> _ACTIVITY_:
Lines from the one containing "R7: none -> 33k (BASE, GND)" to the end of the records, both ends included and exactly as written, are the whole answer, and no pictures go in it.

--- --- ---

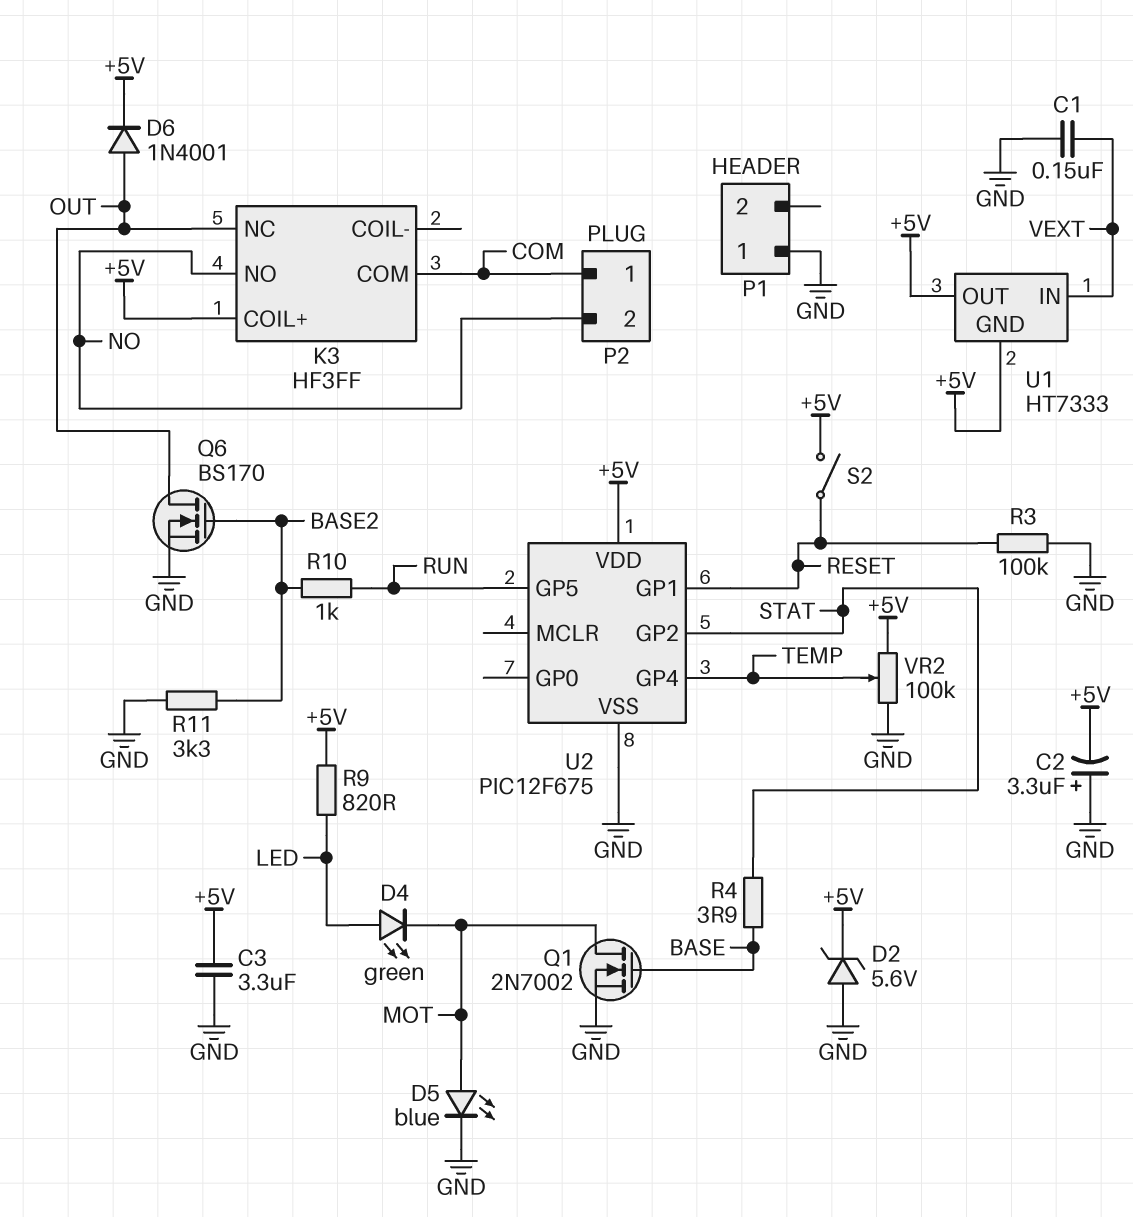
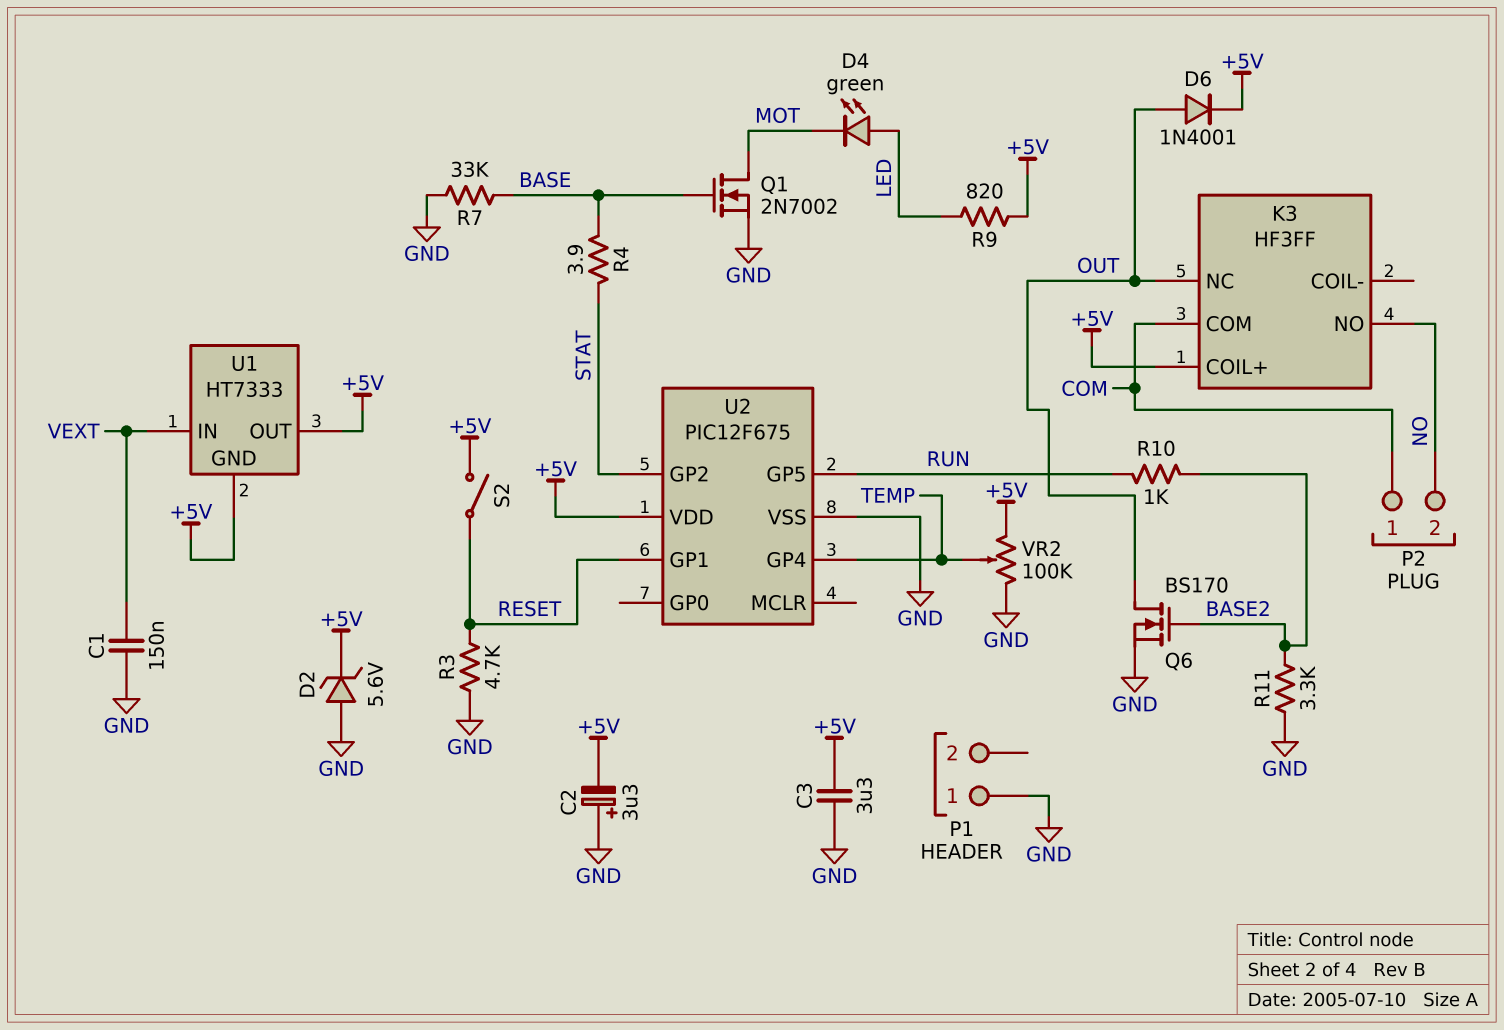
D5: LED blue (A MOT, K GND) -> none
R3: 100k (GND, RESET) -> 4.7k (GND, RESET)
R7: none -> 33k (BASE, GND)

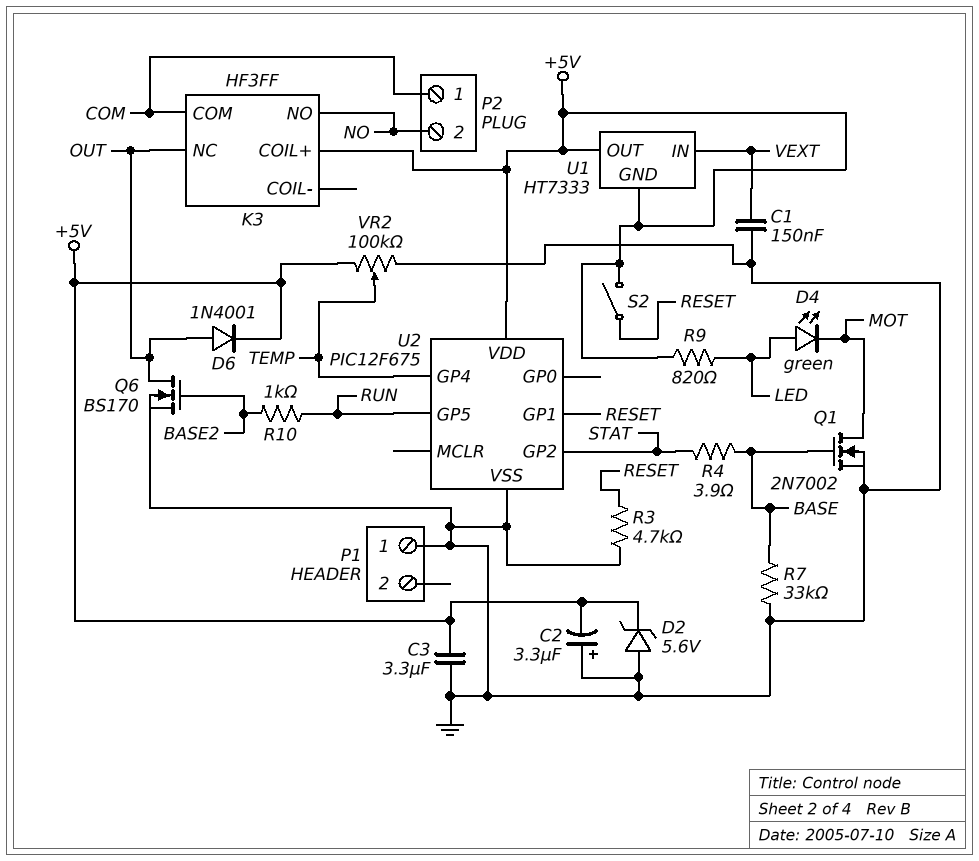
R11: 3.3k (BASE2, GND) -> none

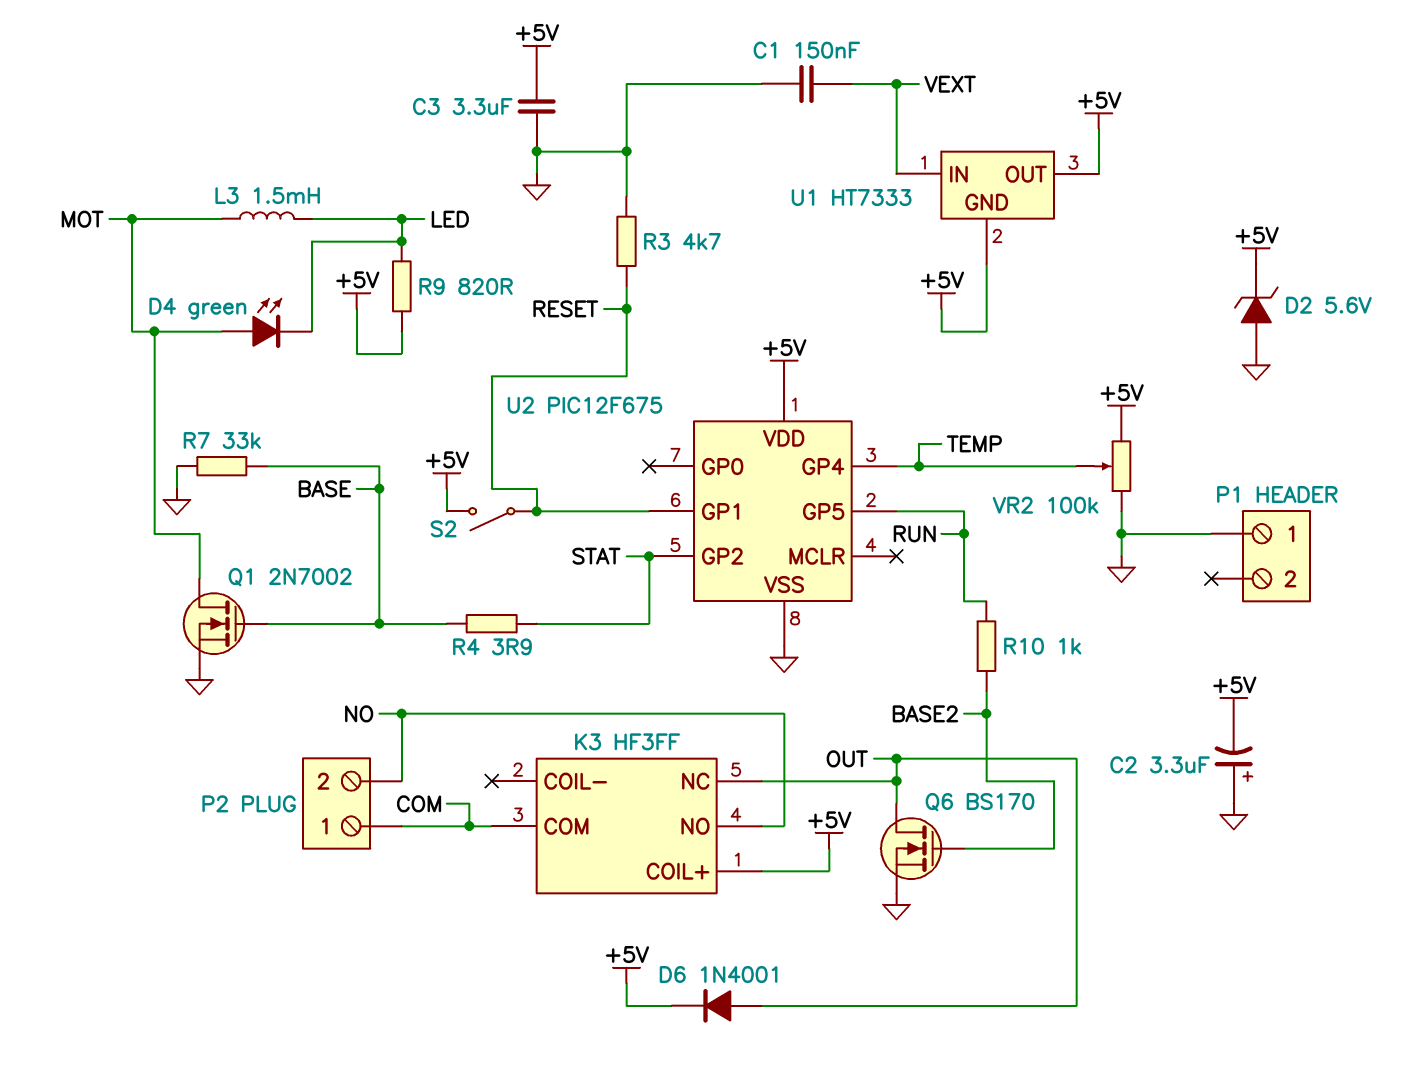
D4: LED green (A LED, K MOT) -> LED green (A MOT, K LED)
L3: none -> 1.5mH (LED, MOT)

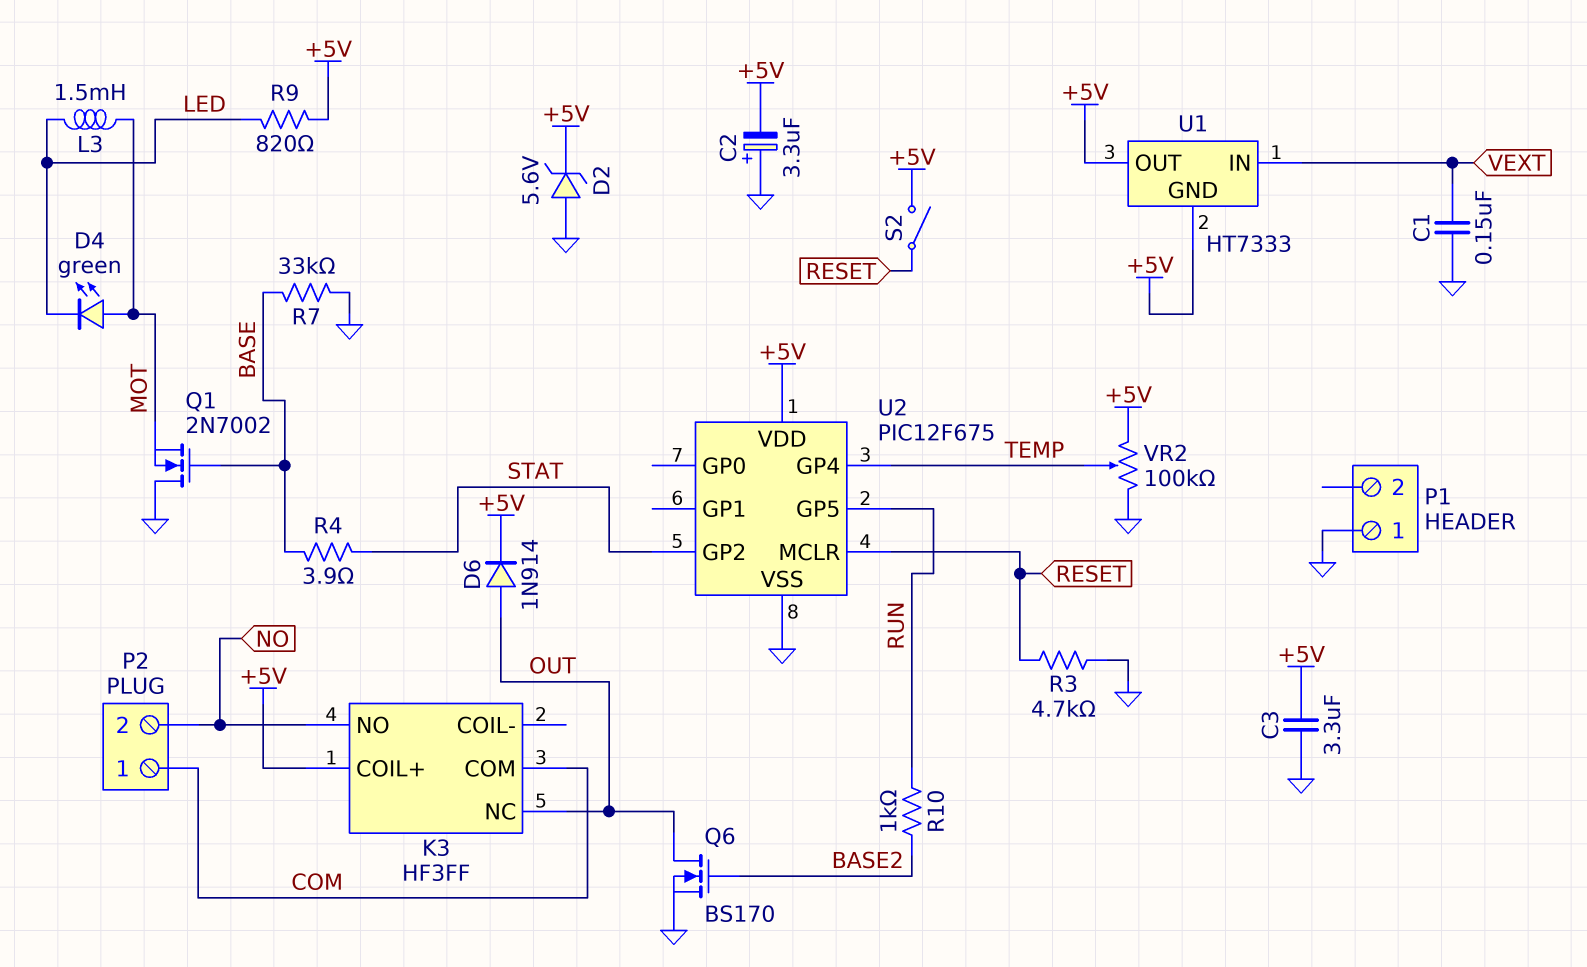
D6: diode 1N4001 (A OUT, K +5V) -> diode 1N914 (A OUT, K +5V)
Q1: NMOS 2N7002 (G BASE, D MOT, S GND) -> NMOS 2N7002 (G BASE, D GND, S MOT)
U2 pin GP1: RESET -> none
U2 pin MCLR: none -> RESET

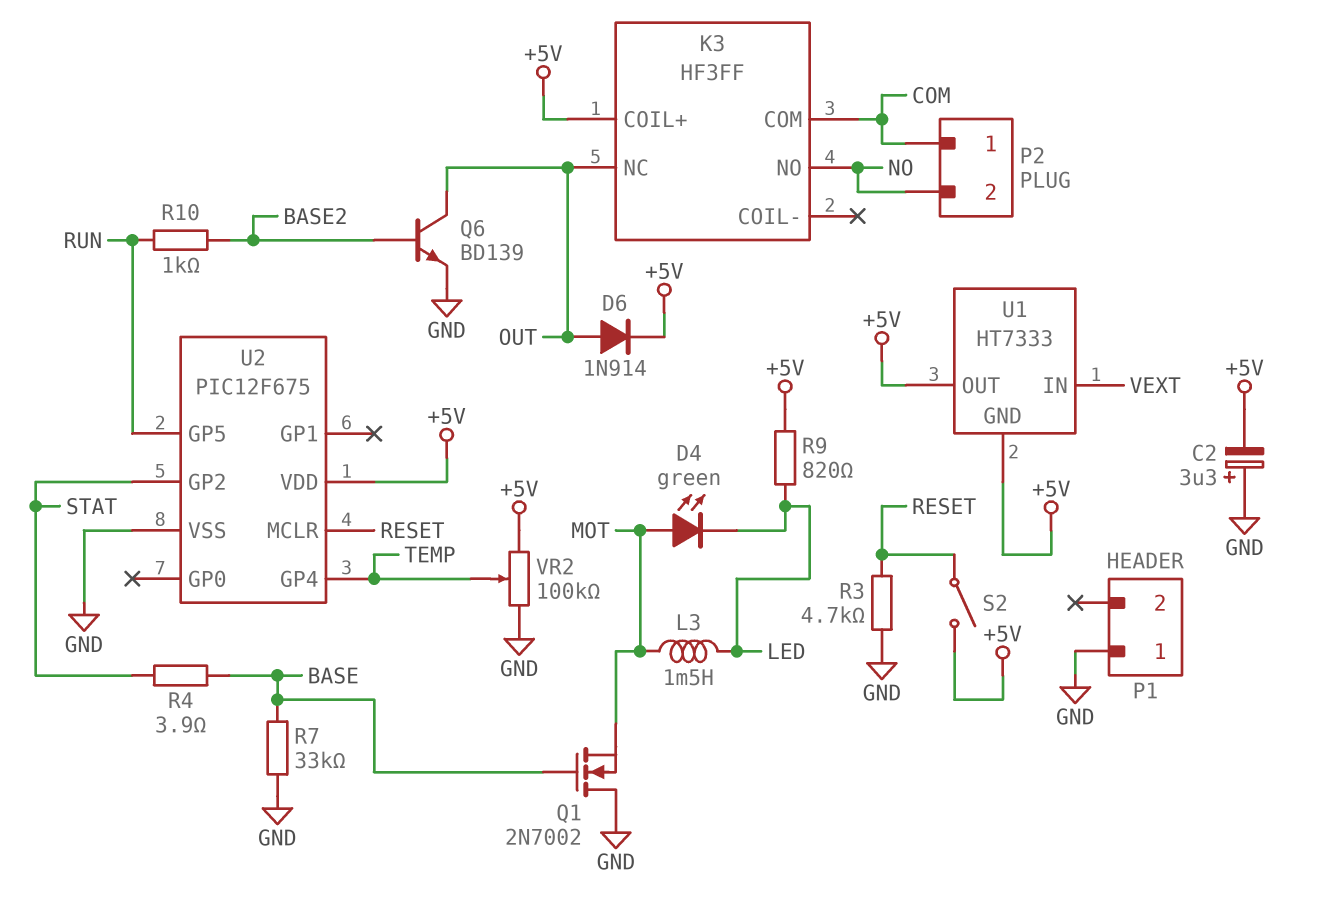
C1: 150nF (GND, VEXT) -> none
C3: 3.3uF (+5V, GND) -> none
D2: zener 5.6V (A GND, K +5V) -> none
Q6: NMOS BS170 (G BASE2, D OUT, S GND) -> NPN BD139 (B BASE2, C OUT, E GND)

--- --- ---

> _ANSWER BOX_:
R7: none -> 33k (BASE, GND)

R11: 3.3k (BASE2, GND) -> none

D4: LED green (A LED, K MOT) -> LED green (A MOT, K LED)
L3: none -> 1.5mH (LED, MOT)

D6: diode 1N4001 (A OUT, K +5V) -> diode 1N914 (A OUT, K +5V)
Q1: NMOS 2N7002 (G BASE, D MOT, S GND) -> NMOS 2N7002 (G BASE, D GND, S MOT)
U2 pin GP1: RESET -> none
U2 pin MCLR: none -> RESET

C1: 150nF (GND, VEXT) -> none
C3: 3.3uF (+5V, GND) -> none
D2: zener 5.6V (A GND, K +5V) -> none
Q6: NMOS BS170 (G BASE2, D OUT, S GND) -> NPN BD139 (B BASE2, C OUT, E GND)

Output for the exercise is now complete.